[Requirement] The answer must be every entry below, word for word, with the pictures left out.

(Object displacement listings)
+--

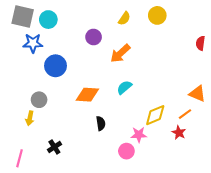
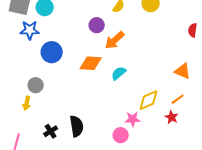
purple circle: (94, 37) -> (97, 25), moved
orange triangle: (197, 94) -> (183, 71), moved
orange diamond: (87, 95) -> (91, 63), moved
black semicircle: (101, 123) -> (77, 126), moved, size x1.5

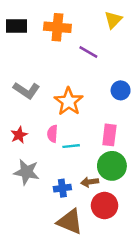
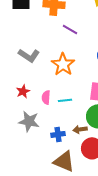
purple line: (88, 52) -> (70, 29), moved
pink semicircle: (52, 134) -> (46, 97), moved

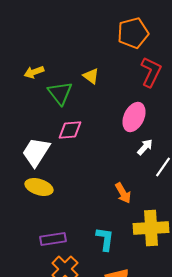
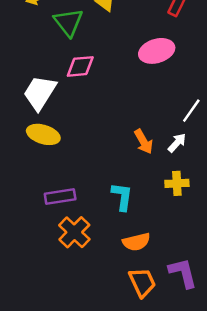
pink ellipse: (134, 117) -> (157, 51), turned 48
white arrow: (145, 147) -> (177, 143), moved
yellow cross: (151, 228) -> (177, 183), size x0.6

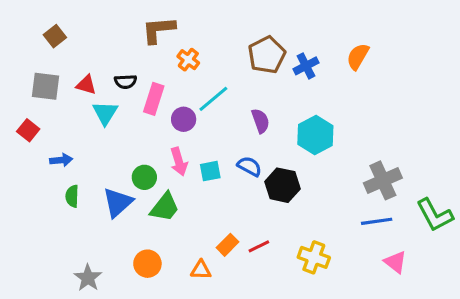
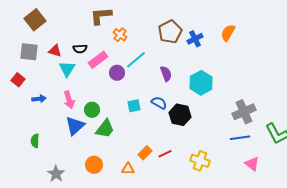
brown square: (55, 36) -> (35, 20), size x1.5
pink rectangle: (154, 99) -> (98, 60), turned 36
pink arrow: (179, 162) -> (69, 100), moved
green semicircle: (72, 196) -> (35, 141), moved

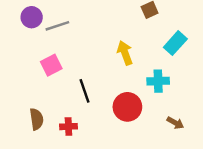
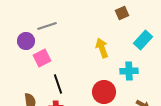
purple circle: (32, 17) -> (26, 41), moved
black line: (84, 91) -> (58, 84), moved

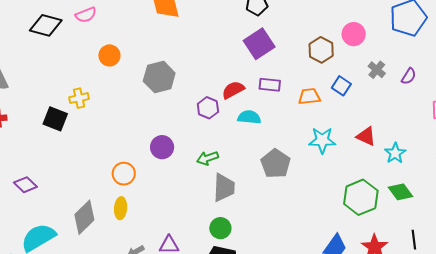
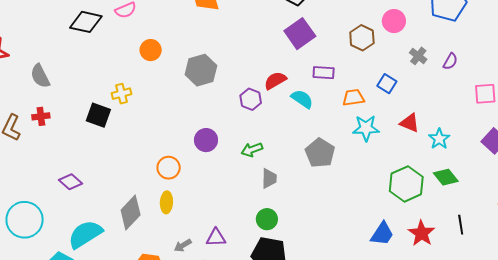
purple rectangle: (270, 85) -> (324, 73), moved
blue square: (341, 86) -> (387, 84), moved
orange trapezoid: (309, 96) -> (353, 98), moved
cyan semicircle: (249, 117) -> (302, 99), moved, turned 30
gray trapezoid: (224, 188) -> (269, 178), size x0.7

+--

[The answer]
purple circle: (94, 37) -> (97, 25), moved
orange triangle: (197, 94) -> (183, 71), moved
orange diamond: (87, 95) -> (91, 63), moved
black semicircle: (101, 123) -> (77, 126), moved, size x1.5

purple line: (88, 52) -> (70, 29), moved
pink semicircle: (52, 134) -> (46, 97), moved

pink ellipse: (134, 117) -> (157, 51), turned 48
white arrow: (145, 147) -> (177, 143), moved
yellow cross: (151, 228) -> (177, 183), size x0.6

brown square: (55, 36) -> (35, 20), size x1.5
pink rectangle: (154, 99) -> (98, 60), turned 36
pink arrow: (179, 162) -> (69, 100), moved
green semicircle: (72, 196) -> (35, 141), moved

purple circle: (32, 17) -> (26, 41), moved
black line: (84, 91) -> (58, 84), moved

purple rectangle: (270, 85) -> (324, 73), moved
blue square: (341, 86) -> (387, 84), moved
orange trapezoid: (309, 96) -> (353, 98), moved
cyan semicircle: (249, 117) -> (302, 99), moved, turned 30
gray trapezoid: (224, 188) -> (269, 178), size x0.7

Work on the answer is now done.